(DATA EXTRACT begins)
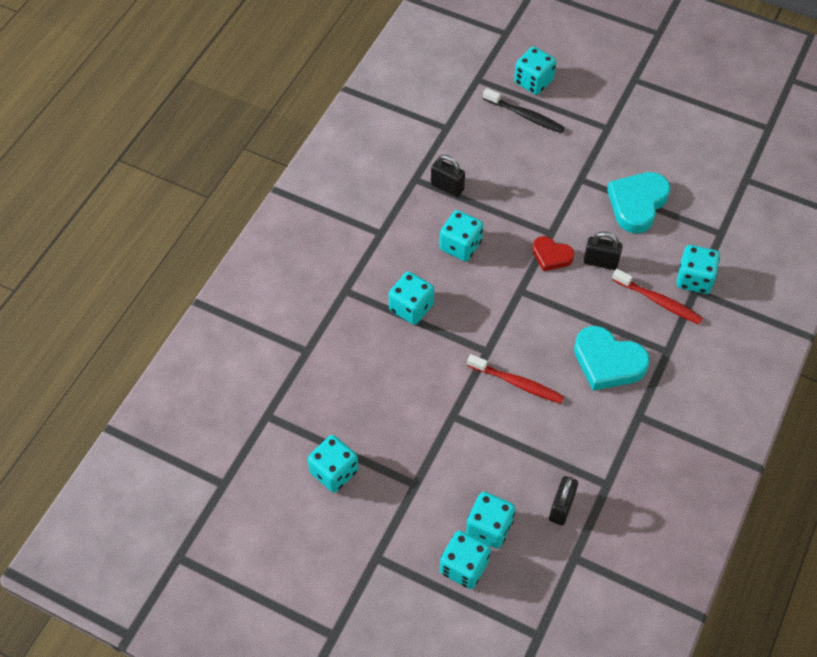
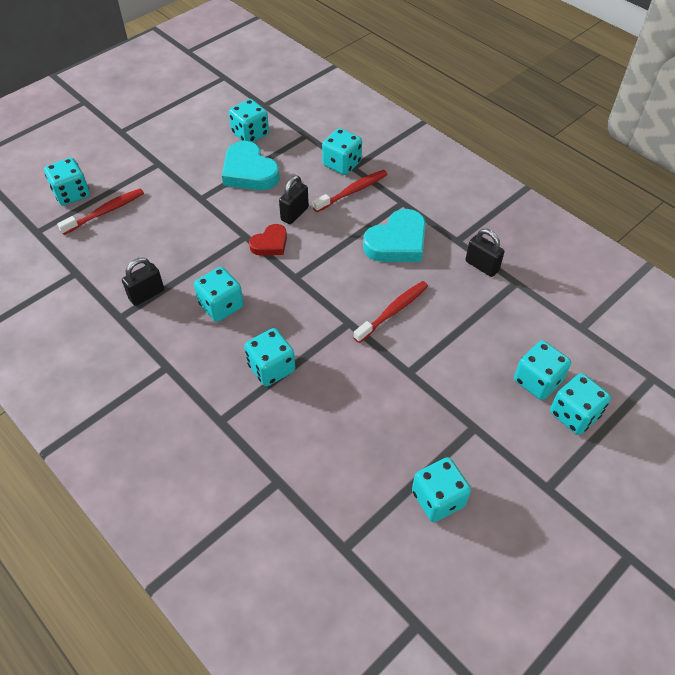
camera: 70 degrees left, 5 degrees down
(525, 116) = (105, 212): black toothbrush -> red toothbrush
(561, 507) = (530, 320): black padlock -> black padlock (482, 266)
(693, 184) = (250, 134): none -> turquoise dice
(DATA EXTRACT ends)
Tally the lines of the material above that include the string "black", then give only the tally.

> **SOLVED EXERCISE**: 2